▶ **What is required**: Rewrite everything below from the line containing "Trace every road" down to the line containing "road 3 (unclassified): [(511,142),(468,0)]", swapping "footpaths" for "walkways" and changing nothing else.

▶ **Data provided**:
'''

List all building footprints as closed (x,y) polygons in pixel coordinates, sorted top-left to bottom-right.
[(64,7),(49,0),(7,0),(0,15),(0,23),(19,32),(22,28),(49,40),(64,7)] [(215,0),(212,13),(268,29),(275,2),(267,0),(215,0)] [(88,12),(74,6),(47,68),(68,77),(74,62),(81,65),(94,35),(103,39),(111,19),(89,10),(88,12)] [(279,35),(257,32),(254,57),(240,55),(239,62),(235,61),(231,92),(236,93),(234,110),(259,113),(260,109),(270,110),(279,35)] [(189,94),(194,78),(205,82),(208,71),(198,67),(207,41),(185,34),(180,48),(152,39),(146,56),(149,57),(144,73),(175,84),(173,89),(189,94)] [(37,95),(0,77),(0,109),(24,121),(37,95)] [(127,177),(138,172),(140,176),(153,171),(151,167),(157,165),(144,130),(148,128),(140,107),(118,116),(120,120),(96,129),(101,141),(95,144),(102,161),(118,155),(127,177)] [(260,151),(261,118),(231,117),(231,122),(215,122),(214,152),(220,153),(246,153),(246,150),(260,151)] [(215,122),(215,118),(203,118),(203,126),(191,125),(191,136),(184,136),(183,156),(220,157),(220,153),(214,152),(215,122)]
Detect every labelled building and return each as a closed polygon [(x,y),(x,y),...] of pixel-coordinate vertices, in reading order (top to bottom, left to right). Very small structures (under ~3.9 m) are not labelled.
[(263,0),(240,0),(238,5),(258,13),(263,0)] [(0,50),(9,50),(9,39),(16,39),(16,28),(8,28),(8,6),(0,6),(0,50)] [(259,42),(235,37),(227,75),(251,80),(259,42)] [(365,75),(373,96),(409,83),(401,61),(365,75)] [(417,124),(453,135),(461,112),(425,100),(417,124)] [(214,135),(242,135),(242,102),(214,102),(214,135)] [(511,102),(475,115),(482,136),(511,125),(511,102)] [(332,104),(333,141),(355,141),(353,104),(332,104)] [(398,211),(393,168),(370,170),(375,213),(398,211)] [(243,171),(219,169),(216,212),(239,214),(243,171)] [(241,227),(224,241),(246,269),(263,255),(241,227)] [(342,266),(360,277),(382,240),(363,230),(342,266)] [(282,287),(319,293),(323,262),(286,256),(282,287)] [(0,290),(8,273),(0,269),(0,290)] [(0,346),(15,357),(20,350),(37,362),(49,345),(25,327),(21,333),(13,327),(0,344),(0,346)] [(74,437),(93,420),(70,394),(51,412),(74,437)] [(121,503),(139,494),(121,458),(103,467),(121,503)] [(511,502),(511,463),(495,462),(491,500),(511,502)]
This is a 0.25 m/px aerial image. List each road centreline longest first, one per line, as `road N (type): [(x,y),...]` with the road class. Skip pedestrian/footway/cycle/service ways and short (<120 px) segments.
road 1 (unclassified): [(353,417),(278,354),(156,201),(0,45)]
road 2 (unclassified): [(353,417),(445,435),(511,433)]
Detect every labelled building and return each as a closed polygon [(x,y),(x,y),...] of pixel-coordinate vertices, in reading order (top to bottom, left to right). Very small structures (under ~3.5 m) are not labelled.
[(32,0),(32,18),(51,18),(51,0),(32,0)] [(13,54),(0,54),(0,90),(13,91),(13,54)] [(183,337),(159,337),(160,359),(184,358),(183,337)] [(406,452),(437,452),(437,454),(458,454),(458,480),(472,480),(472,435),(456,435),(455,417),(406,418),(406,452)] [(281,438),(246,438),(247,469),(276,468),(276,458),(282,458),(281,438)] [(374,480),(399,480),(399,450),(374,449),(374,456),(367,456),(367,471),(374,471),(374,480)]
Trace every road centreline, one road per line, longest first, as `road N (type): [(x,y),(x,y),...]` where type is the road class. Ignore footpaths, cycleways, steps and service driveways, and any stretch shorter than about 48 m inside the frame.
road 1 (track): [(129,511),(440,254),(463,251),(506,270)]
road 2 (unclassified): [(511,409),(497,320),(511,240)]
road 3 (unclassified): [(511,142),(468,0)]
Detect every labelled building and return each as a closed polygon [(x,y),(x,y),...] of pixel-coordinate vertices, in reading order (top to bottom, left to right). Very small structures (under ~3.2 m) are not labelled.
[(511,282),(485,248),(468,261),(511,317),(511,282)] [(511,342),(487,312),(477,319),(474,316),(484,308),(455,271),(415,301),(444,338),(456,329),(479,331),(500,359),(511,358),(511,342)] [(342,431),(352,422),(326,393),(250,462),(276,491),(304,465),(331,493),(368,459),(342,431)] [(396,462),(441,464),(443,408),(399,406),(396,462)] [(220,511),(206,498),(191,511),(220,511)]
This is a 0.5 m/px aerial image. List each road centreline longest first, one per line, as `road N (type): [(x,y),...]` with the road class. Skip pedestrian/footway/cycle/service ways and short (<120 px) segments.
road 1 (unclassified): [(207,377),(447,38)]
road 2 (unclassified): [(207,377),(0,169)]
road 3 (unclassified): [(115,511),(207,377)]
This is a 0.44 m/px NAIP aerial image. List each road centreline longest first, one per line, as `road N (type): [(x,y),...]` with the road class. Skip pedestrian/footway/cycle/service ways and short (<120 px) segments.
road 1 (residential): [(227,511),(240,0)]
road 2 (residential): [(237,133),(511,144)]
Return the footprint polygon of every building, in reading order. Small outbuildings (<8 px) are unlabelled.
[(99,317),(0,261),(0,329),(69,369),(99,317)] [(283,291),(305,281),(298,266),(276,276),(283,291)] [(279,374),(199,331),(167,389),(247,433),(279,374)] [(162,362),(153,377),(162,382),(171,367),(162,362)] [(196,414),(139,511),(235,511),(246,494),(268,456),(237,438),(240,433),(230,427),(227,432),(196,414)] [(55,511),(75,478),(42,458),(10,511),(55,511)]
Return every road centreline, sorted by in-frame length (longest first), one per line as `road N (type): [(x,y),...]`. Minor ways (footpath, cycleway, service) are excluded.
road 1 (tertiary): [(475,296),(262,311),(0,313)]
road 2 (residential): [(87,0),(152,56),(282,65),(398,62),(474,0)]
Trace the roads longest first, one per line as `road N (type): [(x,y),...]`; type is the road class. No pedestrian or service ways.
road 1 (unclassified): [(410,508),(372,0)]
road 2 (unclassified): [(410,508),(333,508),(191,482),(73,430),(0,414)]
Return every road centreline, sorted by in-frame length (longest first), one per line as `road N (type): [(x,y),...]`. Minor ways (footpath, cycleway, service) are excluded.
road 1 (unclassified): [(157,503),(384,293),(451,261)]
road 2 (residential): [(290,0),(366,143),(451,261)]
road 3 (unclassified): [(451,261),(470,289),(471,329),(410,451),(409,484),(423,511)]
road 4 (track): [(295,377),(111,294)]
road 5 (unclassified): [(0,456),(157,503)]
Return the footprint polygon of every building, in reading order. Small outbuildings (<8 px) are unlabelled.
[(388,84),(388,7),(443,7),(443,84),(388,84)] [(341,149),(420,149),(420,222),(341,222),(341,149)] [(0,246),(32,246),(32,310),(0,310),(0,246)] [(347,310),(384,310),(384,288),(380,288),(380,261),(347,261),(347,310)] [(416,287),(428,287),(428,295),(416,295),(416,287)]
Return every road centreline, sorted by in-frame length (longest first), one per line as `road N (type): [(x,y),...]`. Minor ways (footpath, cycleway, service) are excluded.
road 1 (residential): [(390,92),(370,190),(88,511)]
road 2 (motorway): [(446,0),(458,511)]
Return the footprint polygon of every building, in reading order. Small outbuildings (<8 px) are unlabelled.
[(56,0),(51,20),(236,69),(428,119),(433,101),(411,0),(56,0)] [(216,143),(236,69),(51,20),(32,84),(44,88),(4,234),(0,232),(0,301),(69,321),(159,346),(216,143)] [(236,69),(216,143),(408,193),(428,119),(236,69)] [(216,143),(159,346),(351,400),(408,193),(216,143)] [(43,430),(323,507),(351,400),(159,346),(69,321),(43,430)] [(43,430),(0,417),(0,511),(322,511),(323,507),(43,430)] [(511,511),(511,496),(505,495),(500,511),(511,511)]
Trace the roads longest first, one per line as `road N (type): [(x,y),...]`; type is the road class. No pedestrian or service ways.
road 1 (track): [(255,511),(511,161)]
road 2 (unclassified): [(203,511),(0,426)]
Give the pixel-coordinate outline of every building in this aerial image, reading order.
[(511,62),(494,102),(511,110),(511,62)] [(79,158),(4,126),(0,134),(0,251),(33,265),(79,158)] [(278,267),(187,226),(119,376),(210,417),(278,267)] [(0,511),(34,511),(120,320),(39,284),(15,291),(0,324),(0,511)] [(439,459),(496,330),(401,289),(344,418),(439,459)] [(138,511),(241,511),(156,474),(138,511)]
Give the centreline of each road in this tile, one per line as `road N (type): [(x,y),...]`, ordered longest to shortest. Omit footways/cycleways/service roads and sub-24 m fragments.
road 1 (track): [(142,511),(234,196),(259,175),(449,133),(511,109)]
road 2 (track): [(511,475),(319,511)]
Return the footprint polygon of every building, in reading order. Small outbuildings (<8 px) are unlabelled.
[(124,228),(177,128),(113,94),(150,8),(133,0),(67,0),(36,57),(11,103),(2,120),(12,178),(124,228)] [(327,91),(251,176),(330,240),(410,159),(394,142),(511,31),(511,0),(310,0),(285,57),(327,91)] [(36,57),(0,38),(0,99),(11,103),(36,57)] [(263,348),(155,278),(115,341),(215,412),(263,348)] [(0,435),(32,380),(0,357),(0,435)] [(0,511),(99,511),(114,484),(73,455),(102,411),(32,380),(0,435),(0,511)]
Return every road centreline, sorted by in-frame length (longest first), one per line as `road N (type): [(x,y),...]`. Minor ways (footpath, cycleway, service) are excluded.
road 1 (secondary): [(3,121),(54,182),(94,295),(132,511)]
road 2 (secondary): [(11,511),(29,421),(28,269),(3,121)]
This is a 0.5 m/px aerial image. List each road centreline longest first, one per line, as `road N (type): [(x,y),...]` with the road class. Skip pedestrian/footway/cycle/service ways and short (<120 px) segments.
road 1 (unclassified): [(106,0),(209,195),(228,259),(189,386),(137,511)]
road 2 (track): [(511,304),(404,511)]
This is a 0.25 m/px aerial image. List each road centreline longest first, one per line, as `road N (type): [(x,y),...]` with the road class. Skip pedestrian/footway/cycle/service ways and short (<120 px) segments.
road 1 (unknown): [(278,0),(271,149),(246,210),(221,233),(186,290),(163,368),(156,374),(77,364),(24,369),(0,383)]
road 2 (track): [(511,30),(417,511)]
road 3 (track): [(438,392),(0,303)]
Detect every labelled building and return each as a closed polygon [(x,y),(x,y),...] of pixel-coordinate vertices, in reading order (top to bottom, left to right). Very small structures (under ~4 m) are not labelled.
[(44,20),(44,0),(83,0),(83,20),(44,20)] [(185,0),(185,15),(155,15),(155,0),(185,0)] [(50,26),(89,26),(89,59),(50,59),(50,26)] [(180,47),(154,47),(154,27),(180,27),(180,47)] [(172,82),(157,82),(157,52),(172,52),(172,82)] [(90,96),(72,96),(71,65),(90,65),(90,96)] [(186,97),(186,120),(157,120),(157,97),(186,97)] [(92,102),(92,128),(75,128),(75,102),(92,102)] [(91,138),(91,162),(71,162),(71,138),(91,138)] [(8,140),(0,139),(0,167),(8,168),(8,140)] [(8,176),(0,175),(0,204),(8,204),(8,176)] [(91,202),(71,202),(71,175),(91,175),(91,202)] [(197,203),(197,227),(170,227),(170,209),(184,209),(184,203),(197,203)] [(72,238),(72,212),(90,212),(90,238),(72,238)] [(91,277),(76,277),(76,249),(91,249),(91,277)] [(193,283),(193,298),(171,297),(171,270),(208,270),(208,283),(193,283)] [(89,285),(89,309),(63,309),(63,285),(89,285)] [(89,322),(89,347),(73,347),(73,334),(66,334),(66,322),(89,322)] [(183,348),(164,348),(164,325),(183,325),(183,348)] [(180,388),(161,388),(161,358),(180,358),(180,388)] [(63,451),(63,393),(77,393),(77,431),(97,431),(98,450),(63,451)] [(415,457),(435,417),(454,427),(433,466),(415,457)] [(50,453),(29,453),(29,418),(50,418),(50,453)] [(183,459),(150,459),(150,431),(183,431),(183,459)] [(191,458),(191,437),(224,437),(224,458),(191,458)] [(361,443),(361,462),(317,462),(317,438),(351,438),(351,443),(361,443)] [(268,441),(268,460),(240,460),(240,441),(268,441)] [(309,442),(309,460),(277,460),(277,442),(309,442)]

'''

▶ **Exercise answer**:
Trace every road centreline, one road per line, longest first, as `road N (type): [(x,y),(x,y),...]` where type is the road class. Ignore walkways, cycleways, steps and service driveways, and any stretch shorter than about 48 m inside the frame.
road 1 (track): [(129,511),(440,254),(463,251),(506,270)]
road 2 (unclassified): [(511,409),(497,320),(511,240)]
road 3 (unclassified): [(511,142),(468,0)]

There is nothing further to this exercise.